Detected change data:
***

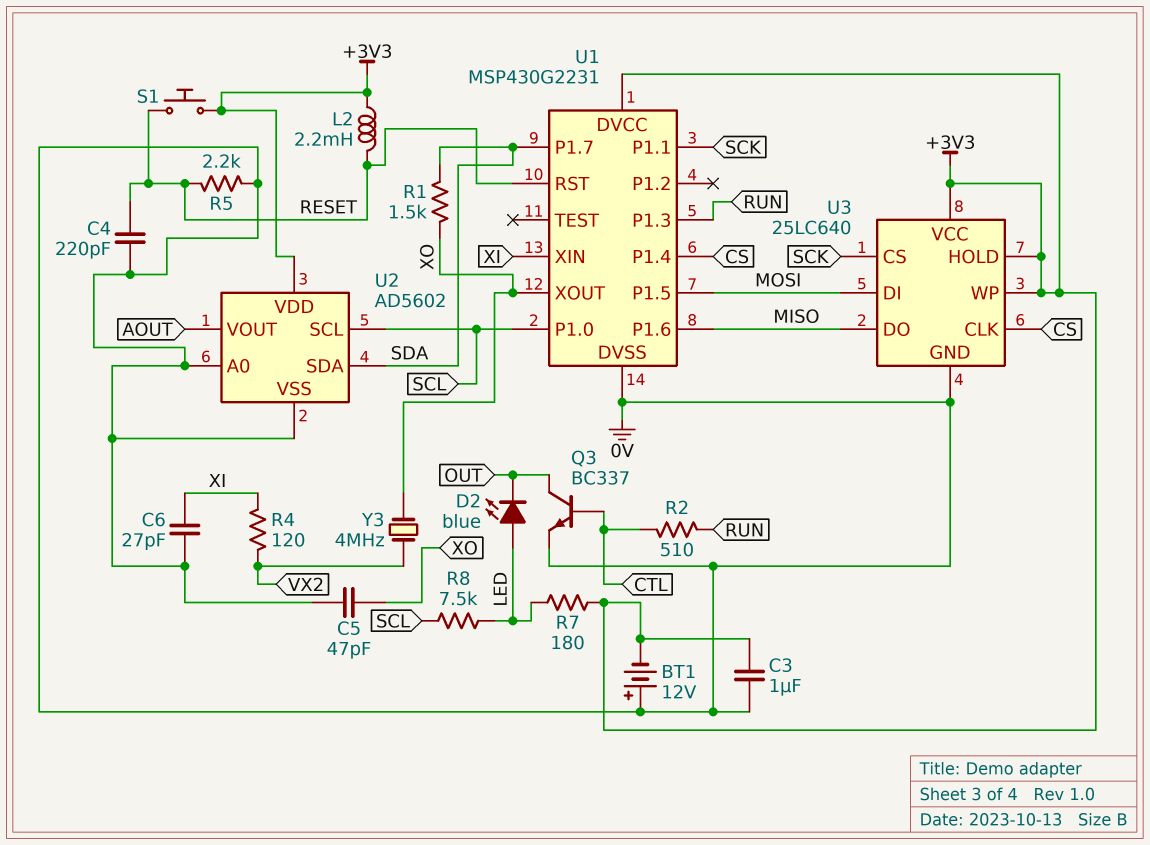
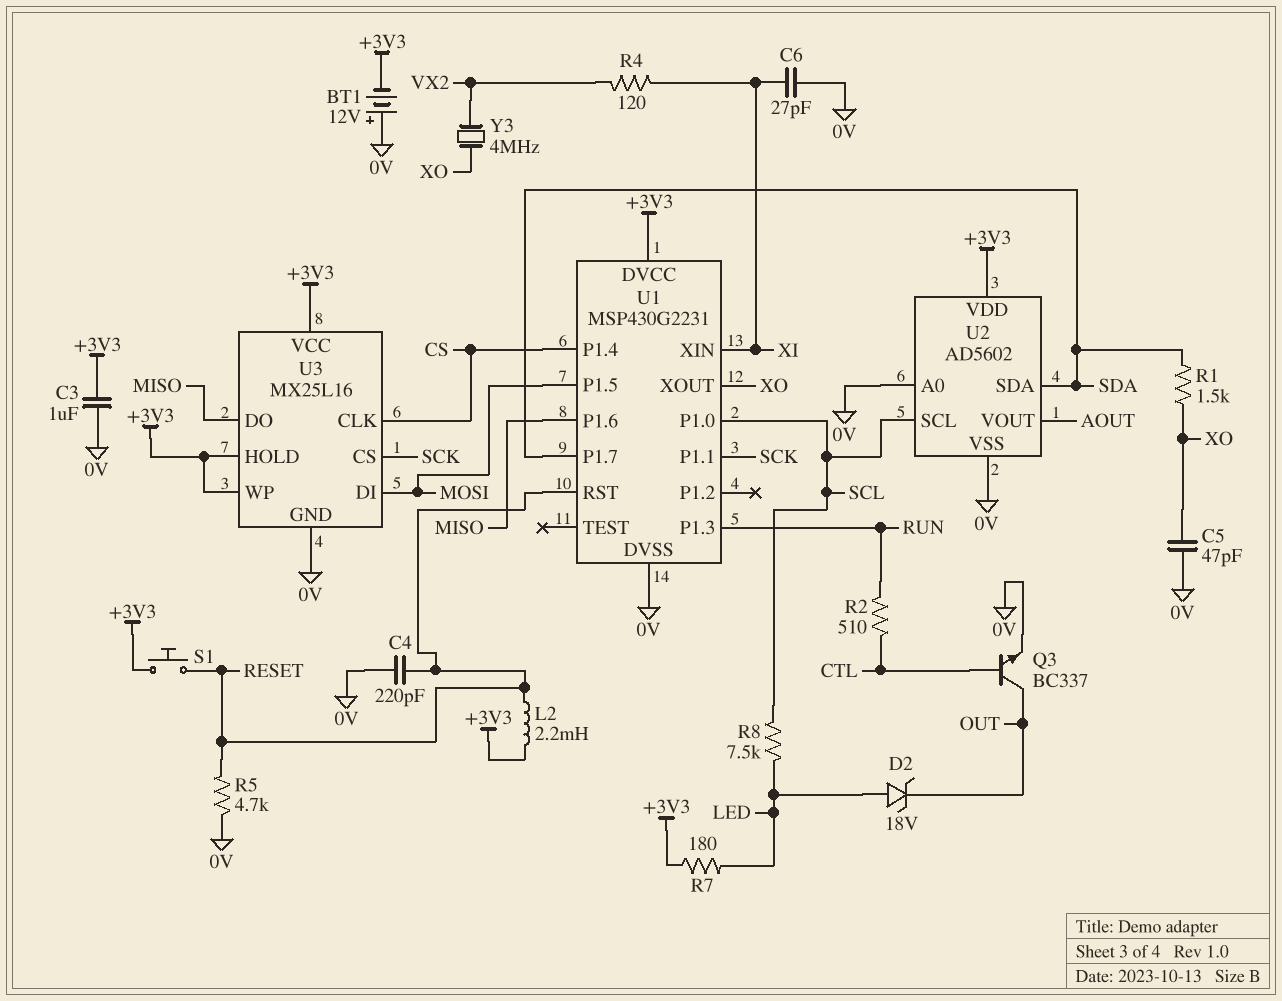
D2: LED blue (A LED, K OUT) -> zener 18V (A LED, K OUT)
R5: 2.2k (0V, RESET) -> 4.7k (0V, RESET)
U3: 25LC640 -> MX25L16

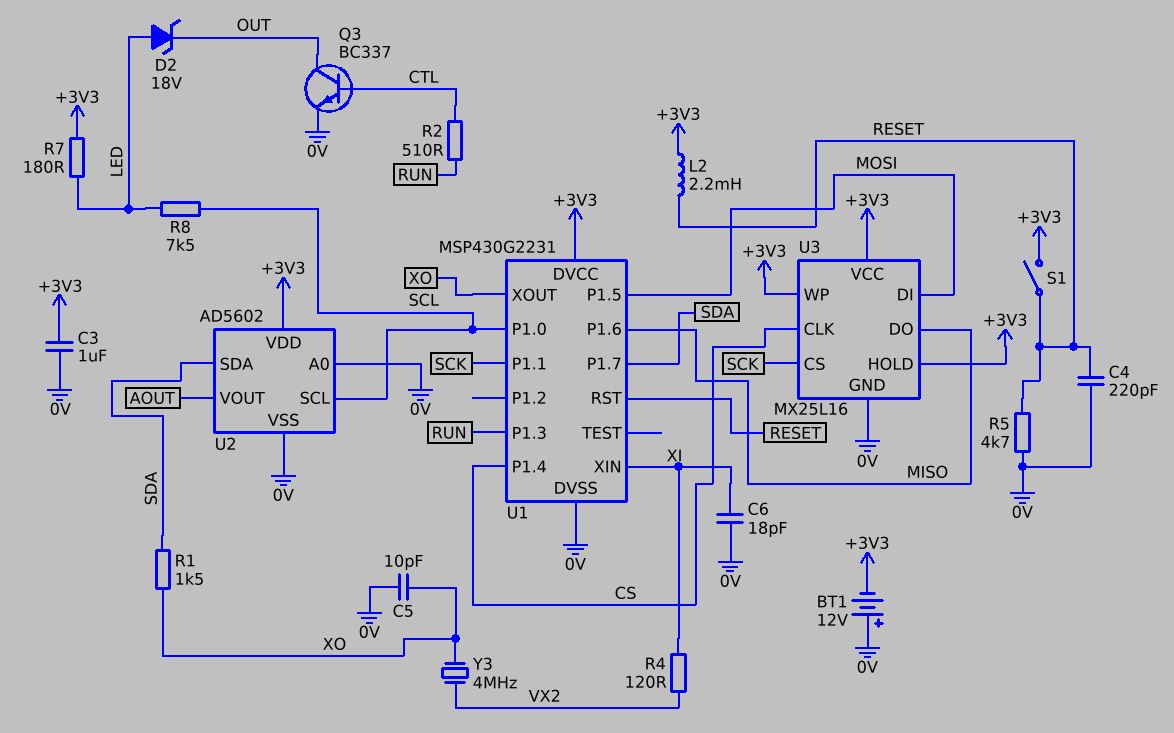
C5: 47pF (0V, XO) -> 10pF (0V, XO)
C6: 27pF (0V, XI) -> 18pF (0V, XI)
S1: button (+3V3, RESET) -> switch (+3V3, RESET)

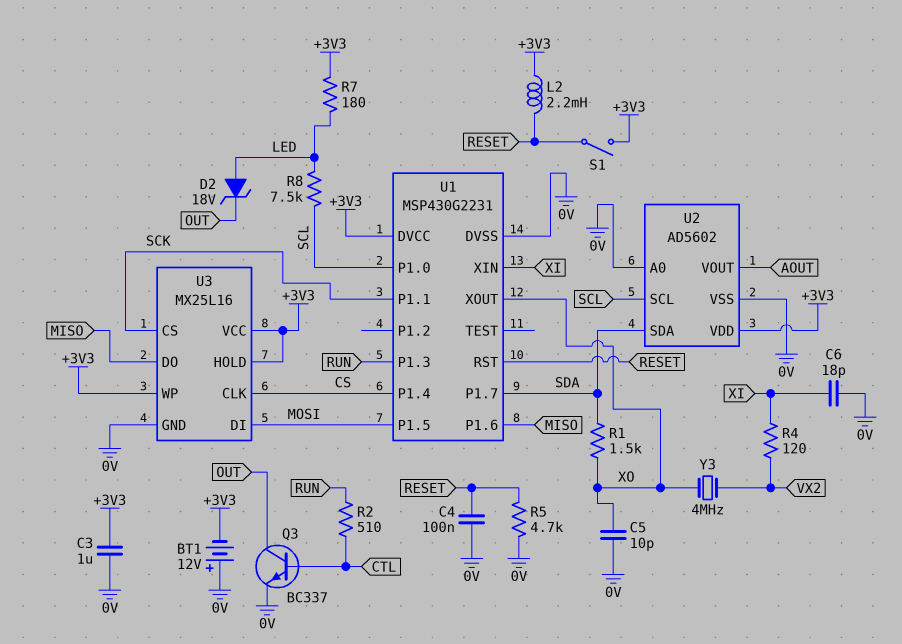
C4: 220pF (0V, RESET) -> 100nF (0V, RESET)

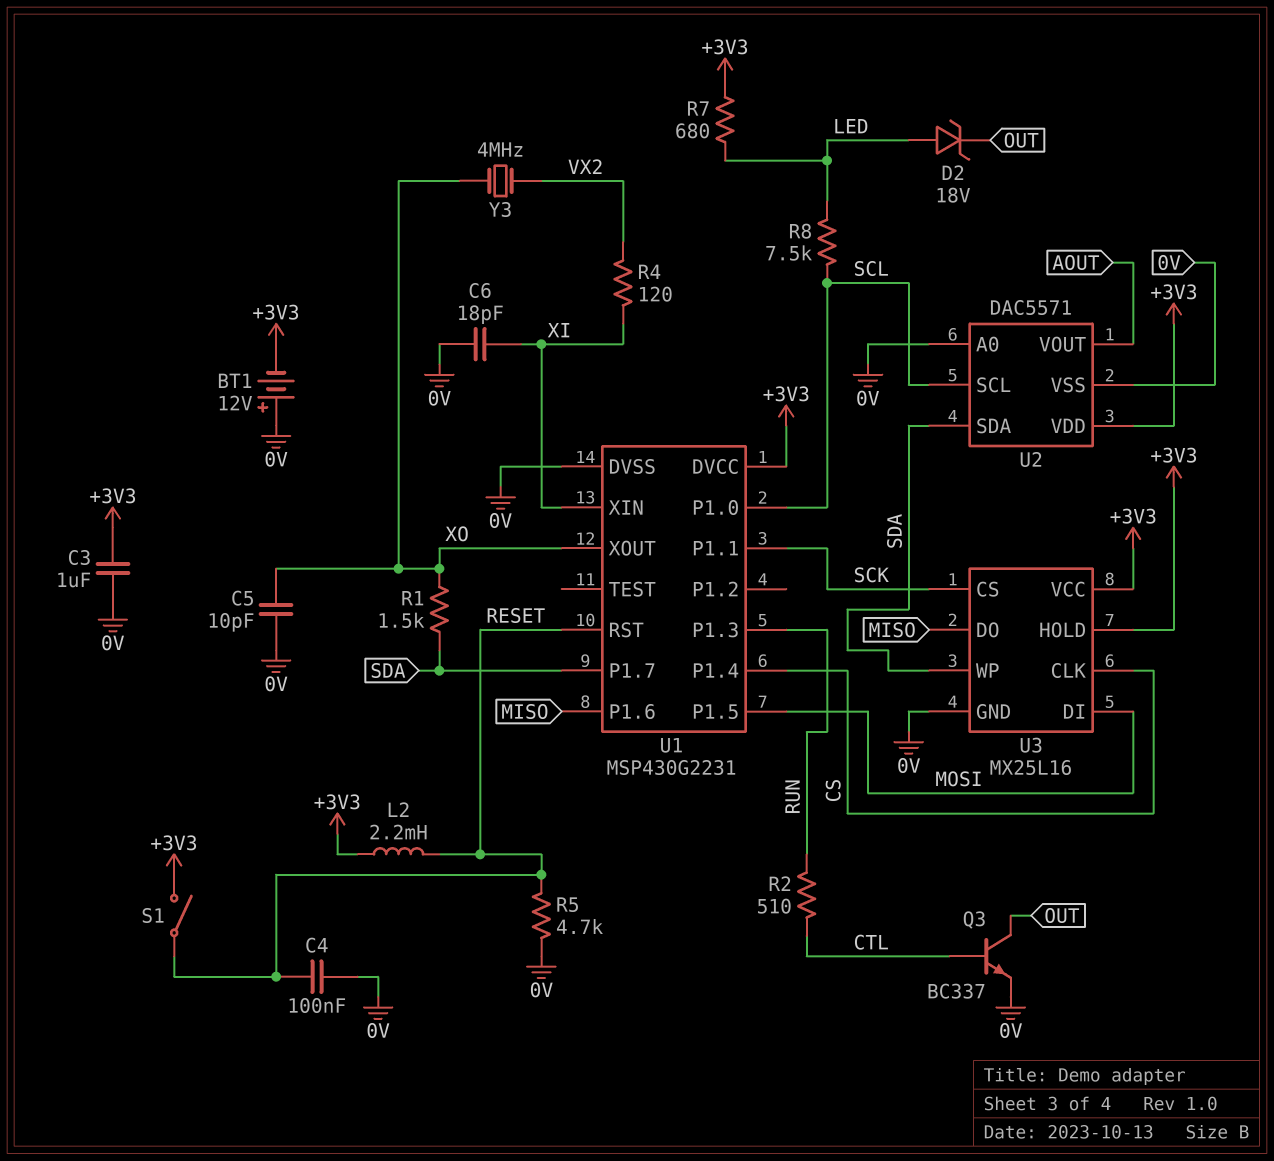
R7: 180 (+3V3, LED) -> 680 (+3V3, LED)
U2: AD5602 -> DAC5571
U3 pin WP: +3V3 -> SDA

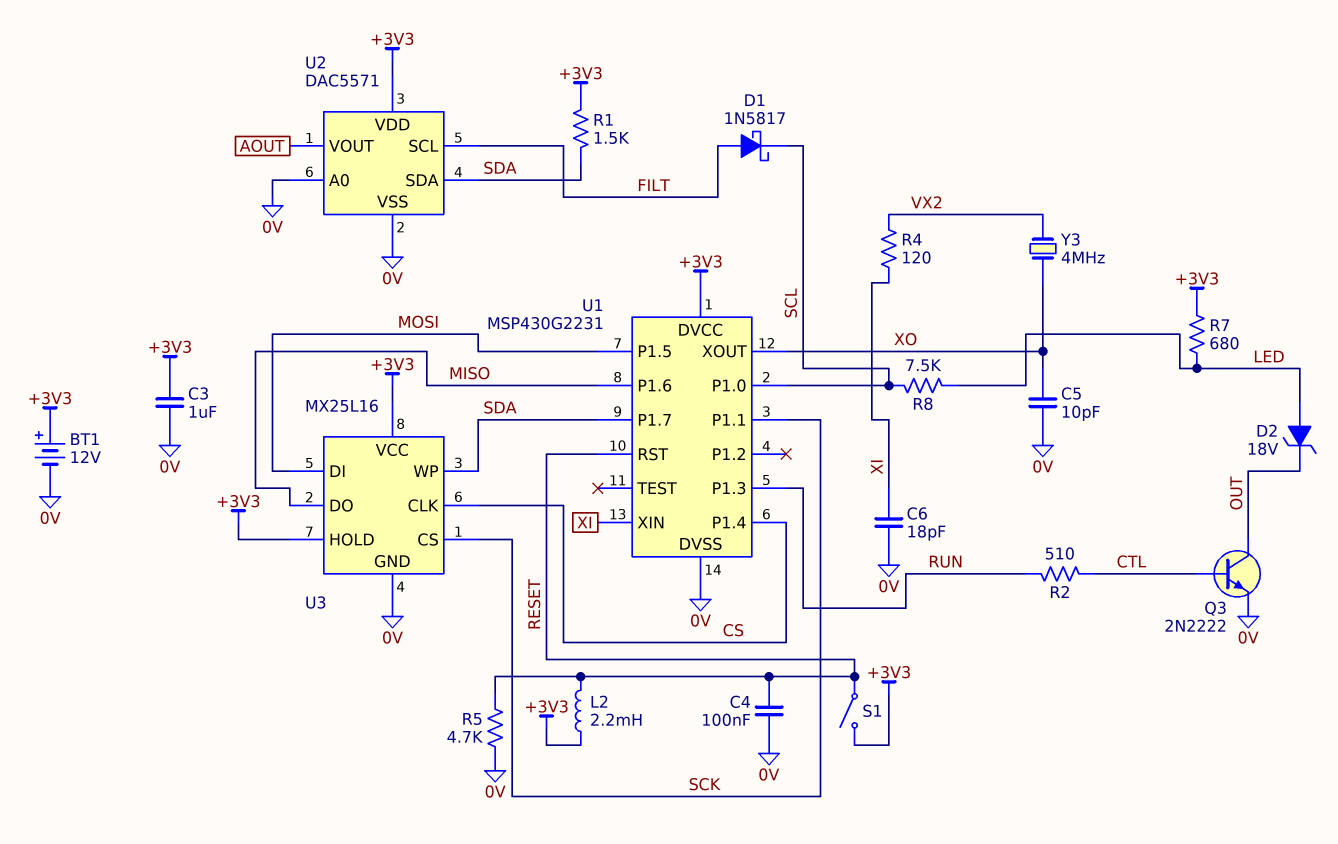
BT1: 12V (plus 0V, minus +3V3) -> 12V (plus +3V3, minus 0V)
D1: none -> schottky 1N5817 (A FILT, K SCL)
Q3: NPN BC337 (B CTL, C OUT, E 0V) -> NPN 2N2222 (B CTL, C OUT, E 0V)
R1: 1.5k (SDA, XO) -> 1.5k (+3V3, SDA)
U2 pin SCL: SCL -> FILT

***

Assigned task.
Retype the records above word for word, from their first line through the line containing "U3 pin WP: +3V3 -> SDA", and leave out every picture.

Answer section.
D2: LED blue (A LED, K OUT) -> zener 18V (A LED, K OUT)
R5: 2.2k (0V, RESET) -> 4.7k (0V, RESET)
U3: 25LC640 -> MX25L16

C5: 47pF (0V, XO) -> 10pF (0V, XO)
C6: 27pF (0V, XI) -> 18pF (0V, XI)
S1: button (+3V3, RESET) -> switch (+3V3, RESET)

C4: 220pF (0V, RESET) -> 100nF (0V, RESET)

R7: 180 (+3V3, LED) -> 680 (+3V3, LED)
U2: AD5602 -> DAC5571
U3 pin WP: +3V3 -> SDA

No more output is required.